Task directions
Nothing but a number is wanted here: the count of lines in the data holding the word "plus".

Recorded information
-------------------------
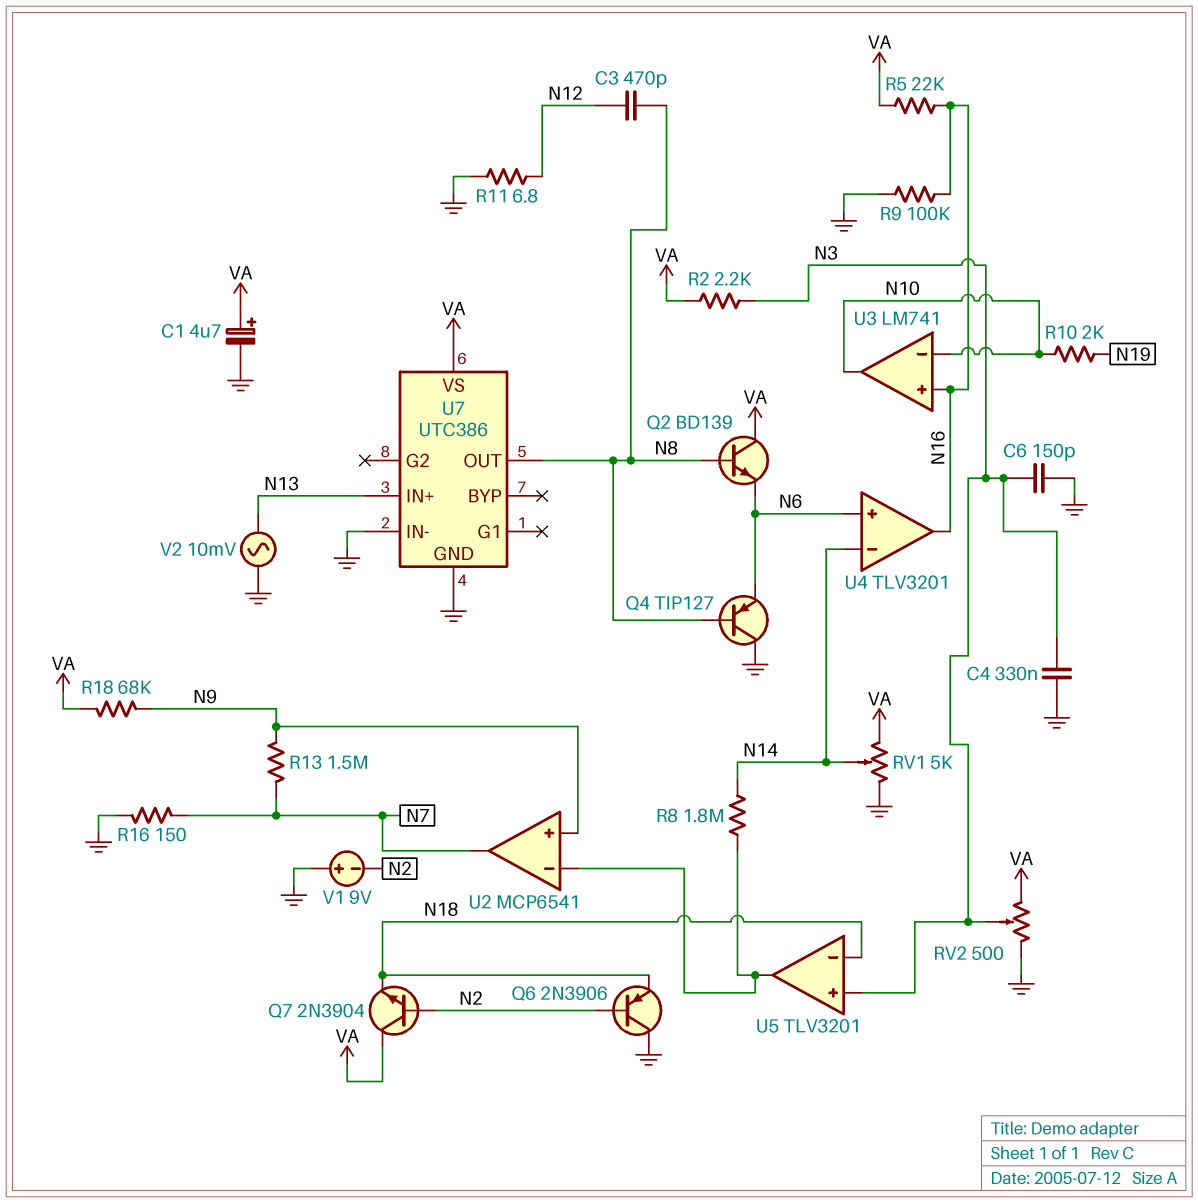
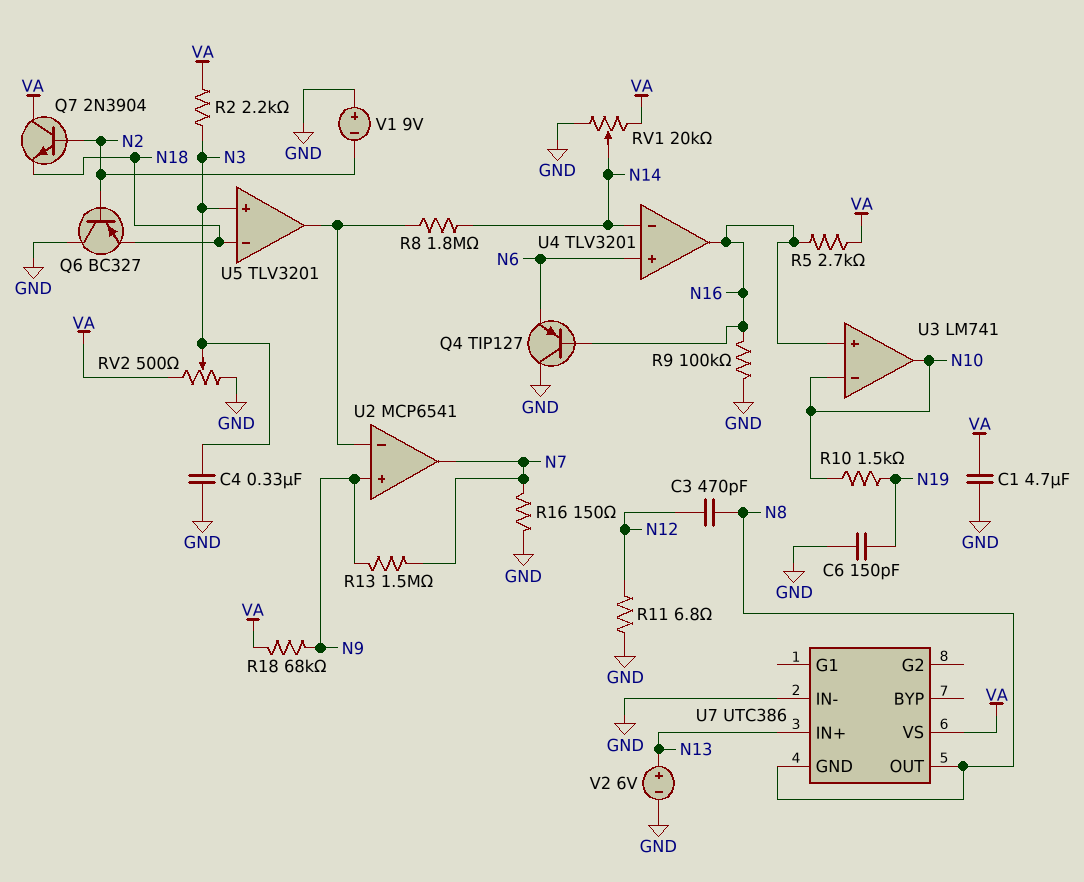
C1: 4.7uF (plus VA, minus GND) -> 4.7uF (GND, VA)
C6: 150pF (GND, N3) -> 150pF (GND, N19)
Q2: NPN BD139 (B N8, C VA, E N6) -> none
Q4: PNP TIP127 (B N8, C GND, E N6) -> PNP TIP127 (B N16, C GND, E N6)
Q6: PNP 2N3906 (B N2, C GND, E N18) -> PNP BC327 (B N2, C GND, E N18)
R5: 22k (N16, VA) -> 2.7k (N16, VA)
R10: 2k (N10, N19) -> 1.5k (N10, N19)
RV1: 5k (GND, VA, wiper N14) -> 20k (GND, VA, wiper N14)
U7 pin GND: GND -> N8
V2: AC 10mV (GND, N13) -> 6V (plus N13, minus GND)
-------------------------
Reply to the task
2